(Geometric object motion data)
---*---

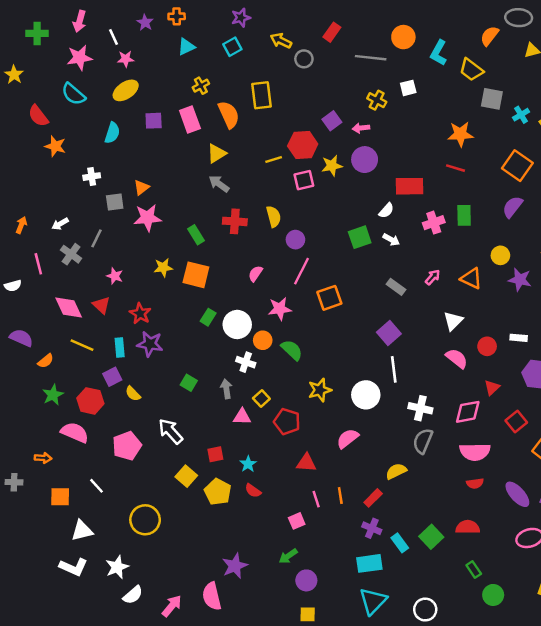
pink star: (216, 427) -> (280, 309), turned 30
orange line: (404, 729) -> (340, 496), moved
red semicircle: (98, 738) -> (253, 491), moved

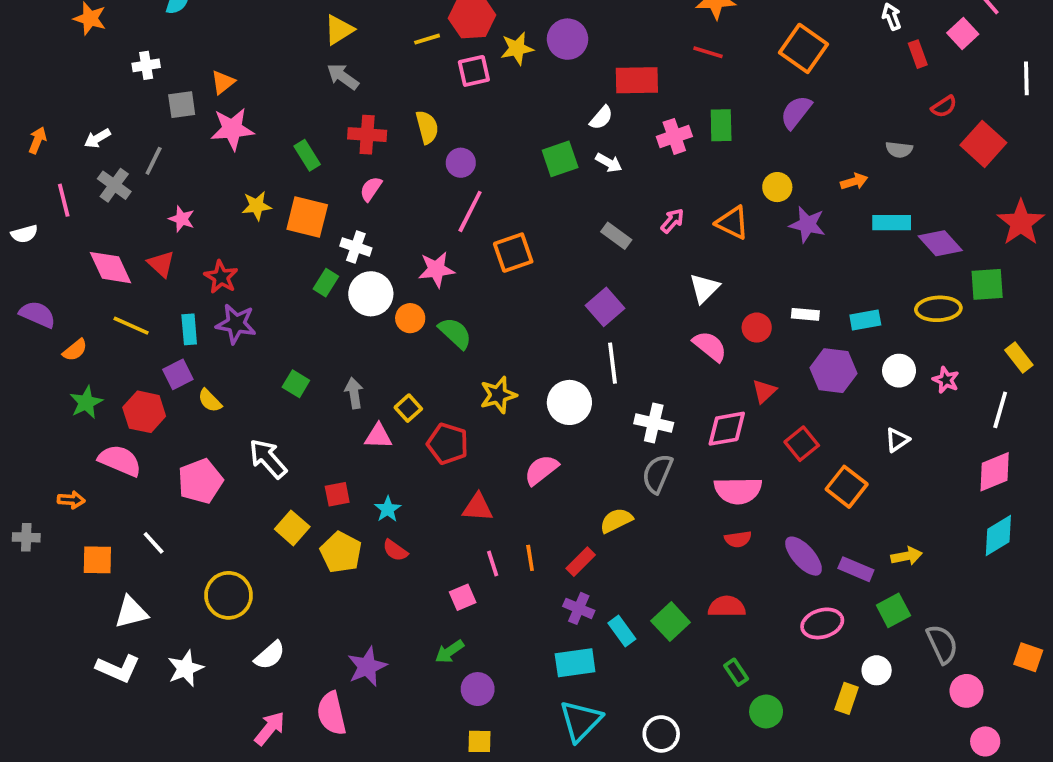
pink semicircle: (255, 274) -> (371, 189), moved
white cross: (246, 362) -> (356, 247), moved
white semicircle: (133, 595) -> (270, 655), moved

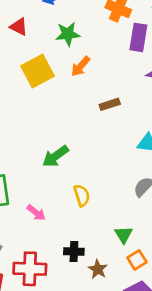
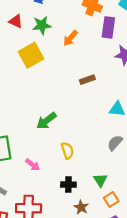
green star: (68, 34) -> (42, 25), moved
orange arrow: (80, 66) -> (70, 38), moved
black cross: (74, 251) -> (68, 185), moved

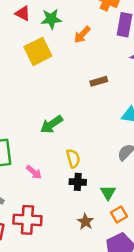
black cross: (68, 185) -> (78, 182), moved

---*---

Goal of the exercise: Return the lines from the one containing "orange arrow: (80, 66) -> (70, 38), moved" through the last line of the records, both included, exactly as written and with no pictures.

Response to the task:
orange arrow: (80, 66) -> (70, 38), moved
black cross: (74, 251) -> (68, 185), moved

black cross: (68, 185) -> (78, 182), moved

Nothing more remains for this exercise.